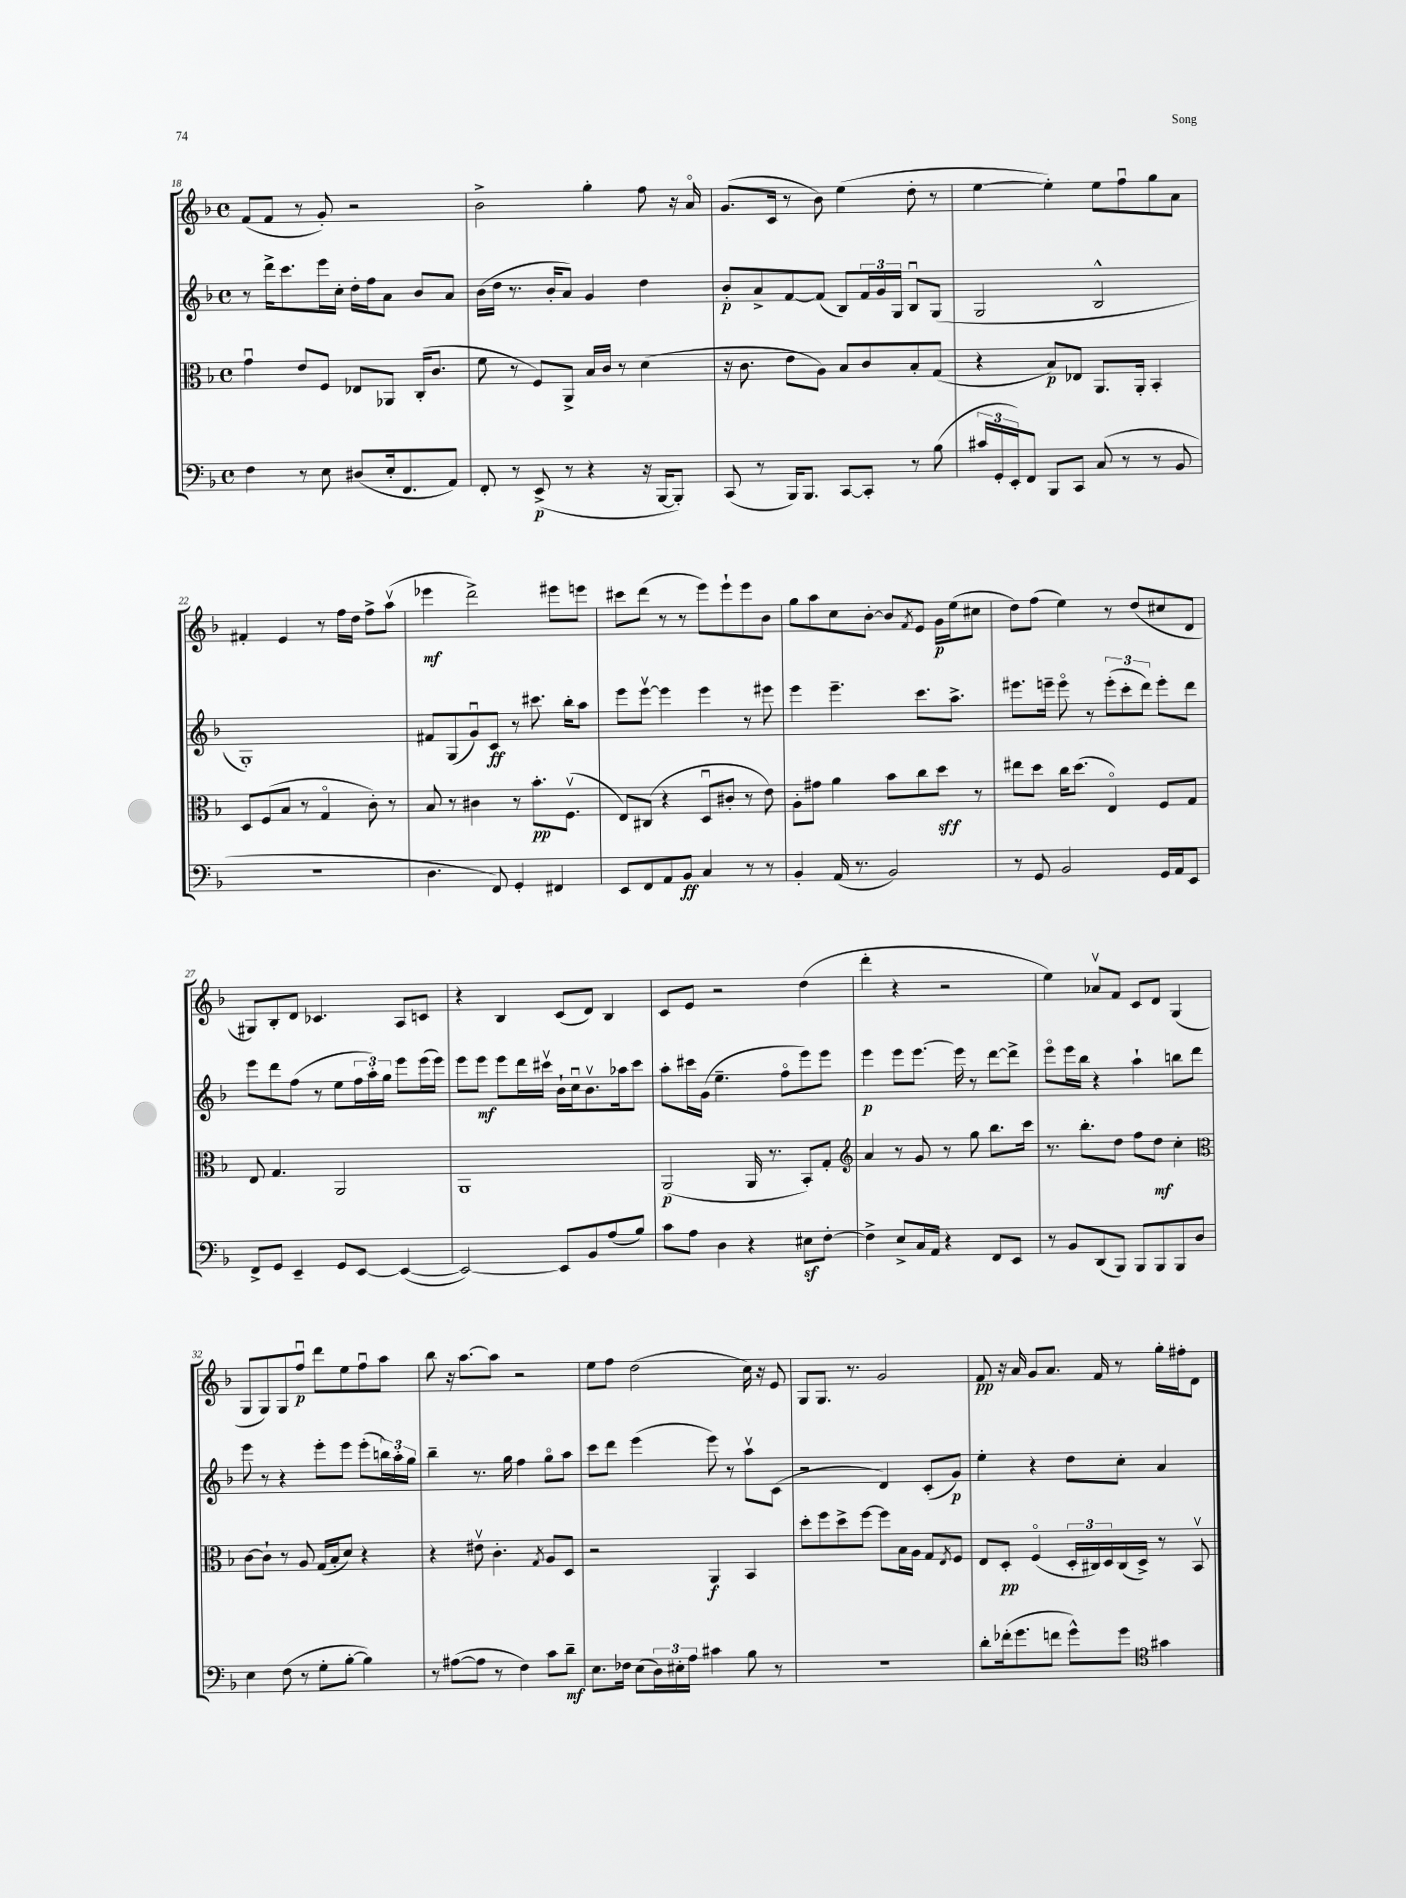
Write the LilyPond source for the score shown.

<<
\new StaffGroup <<
\new Staff = "s0" {
    \clef treble \key f \major \defaultTimeSignature \time 4/4
    f'8( f'8 r8 g'8-.) r2 |
    bes'2-> g''4-. f''8 r16 a'16\flageolet |
    g'8.( c'16 r8 bes'8) e''4( d''8-. r8 |
    e''4~ e''4-.) e''8 f''8\downbow g''8 a'8 |
    fis'4-. e'4 r8 f''16 d''16 f''8-> a''8\upbow( |
    ees'''4\mf d'''2->) eis'''8 e'''8 |
    cis'''8 d'''8( r8 r8 e'''8) e'''8-! e'''8 bes'8 |
    g''8 a''8 c''8 bes'8~-. bes'8 \acciaccatura { f'8 } e'8 g'16\p e''16( cis''8 |
    d''8) f''8( e''4) r8 d''8( cis''8 d'8 |
    gis8) bes8-. d'8 ces'4. a8 c'8 |
    r4 bes4 c'8( d'8) bes4 |
    c'8 e'8 r2 d''4( |
    d'''4-. r4 r2 |
    e''4) aes'8\upbow f'8 c'8 d'8 g4( |
    g8 g8) g8 f''8\downbow\p d'''8 e''8 f''8\downbow a''8 |
    bes''8 r16 a''8.~ a''8 r2 |
    e''8 f''8 d''2( c''16) r16 e'8 |
    g8 g8. r8. g'2 |
    f'8\pp r16 a'16 g'8 a'8. f'16 r8 g''16-. fis''16-. d'8 \bar "|." |
}
\new Staff = "s1" {
    \clef treble \key f \major \defaultTimeSignature \time 4/4
    r8 d'''16-> c'''8. e'''16 c''16-. d''16-. f''16 a'8 bes'8 a'8 |
    bes'16( d''16 r8. bes'16-. a'8) g'4 d''4 |
    bes'8-.\p a'8-> f'8~ f'8( bes8) \tuplet 3/2 { f'16 g'16 g16 } bes8\downbow g8( |
    g2 bes2-^ |
    g1-.) |
    fis'8 g8( g'8\downbow) c'8\ff r8 cis'''8. bes''16-. a''8 |
    e'''8 e'''8~\upbow e'''4 e'''4 r8 eis'''8 |
    e'''4 e'''4.-- c'''8. a''8.-> |
    eis'''8. e'''16-- e'''8\flageolet r8 \tuplet 3/2 { e'''8-.( c'''8-. d'''8) } e'''8-. d'''8 |
    e'''8 d'''8 f''8( r8 e''8 \tuplet 3/2 { f''16 a''16-.) g''16 } e'''8 e'''16( e'''16) |
    e'''8 e'''8\mf e'''8 d'''16 cis'''16\upbow bes'16-! c''16\downbow bes'8.\upbow aes''16 cis'''8 |
    a''8-. cis'''16 g'16( e''4.-- f''8\flageolet e'''8) e'''8 |
    e'''4\p e'''8 e'''8.~ e'''16 r8 d'''8~ d'''8-> |
    e'''8\flageolet e'''16 bes''16 r4 a''4-! b''8 d'''8 |
    e'''8 r8 r4 e'''8-. e'''8 e'''8-.( \tuplet 3/2 { b''16) a''16-. g''16 } |
    bes''4-- r8. g''16 f''4 g''8\flageolet a''8 |
    c'''8 d'''8 e'''4( e'''8) r8 a''8\upbow c'8( |
    r2 d'4) c'8-.( g'8\p) |
    e''4-. r4 d''8 c''8-. a'4 \bar "|." |
}
\new Staff = "s2" {
    \clef alto \key f \major \defaultTimeSignature \time 4/4
    g'4\downbow e'8 f8 ees8 aes,8 c16-.( c'8. |
    f'8 r8 f8) a,8-> bes16 c'16 r8 d'4( |
    r16 c'8. e'8 a8) bes8 c'8 bes8-. g8( |
    r4 bes8\p) ees8 a,8. a,16-. bes,4-. |
    d8 f8( bes8 r8 g4\flageolet c'8-.) r8 |
    bes8 r8 cis'4 r8 bes'8.-.\pp f8.\upbow( |
    e8) cis8( r4 d8\downbow cis'8-. r8 e'8) |
    a8-. gis'8 a'4 bes'8 c''8 d''8\sff r8 |
    eis''8 d''8 c''16 d''8.( e4\flageolet) f8 g8 |
    e8 g4. a,2 |
    a,1 |
    a,2\p( a,16 r8. bes,8-.) g8-. |
    \clef treble a'4 r8 g'8 r8 g''8 bes''8. c'''16 |
    r8. bes''8.-. d''8 f''8 d''8\mf c''4-. |
    \clef alto c'8~ c'8-! r8 a8 g16( bes16-. d'8) r4 |
    r4 eis'8\upbow c'4.-. \acciaccatura { g8 } a8 d8 |
    r2 a,4\f bes,4 |
    d''8-. f''8 d''8-> f''8~ f''8 bes16 a16 g8 \acciaccatura { e8 } f8 |
    e8 d8-.\pp f4\flageolet( \tuplet 3/2 { d16-. cis16) d16 } cis16( d16->) r8 bes,8\upbow \bar "|." |
}
\new Staff = "s3" {
    \clef bass \key f \major \defaultTimeSignature \time 4/4
    f4 r8 e8 dis8( e16-. f,8. a,8) |
    f,8-. r8 e,8->\p( r8 r4 r16 bes,,16~ bes,,8-.) |
    c,8( r8 bes,,16) bes,,8. c,8~ c,8-. r8 bes8( |
    \tuplet 3/2 { cis'16 g,16-. e,16-.) } f,8 bes,,8 c,8 c8( r8 r8 bes,8 |
    R1 |
    d4. f,8) g,4-. fis,4 |
    e,8 f,8 a,8 bes,8\ff c4 r8 r8 |
    bes,4-. a,16( r8. bes,2) |
    r8 g,8 bes,2 g,16 a,16 e,8 |
    f,8-> g,8 e,4-- g,8 e,8~ e,4~( |
    e,2~) e,8 bes,8 a8( bes8) |
    c'8 a8 d4 r4 eis8\sf f8~-. |
    f4-> e8-> c16 a,16 r4 f,8 e,8 |
    r8 bes,8 d,8( bes,,8) bes,,8 bes,,8 bes,,8 d8 |
    e4 f8( r8 g8-. bes8~-. bes4) |
    r8 ais8~( ais8 r8 f4) c'8 d'8--\mf |
    e8. fes16 e8( \tuplet 3/2 { d16) eis16-. a16 } cis'4 bes8 r8 |
    R1 |
    d'8-. fes'16-.( g'8. f'8 g'8-^) g'8 \clef tenor gis'4 \bar "|." |
}
>>
>>
\layout { \context { \Score currentBarNumber = #18 } }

☆ ☆ ☆

• **Instructions for the task**
Find each line in the entries above that contains the string "alto" and copy those lines in full.

• **Solution to this exercise**
    \clef alto \key f \major \defaultTimeSignature \time 4/4
    \clef alto c'8~ c'8-! r8 a8 g16( bes16-. d'8) r4 |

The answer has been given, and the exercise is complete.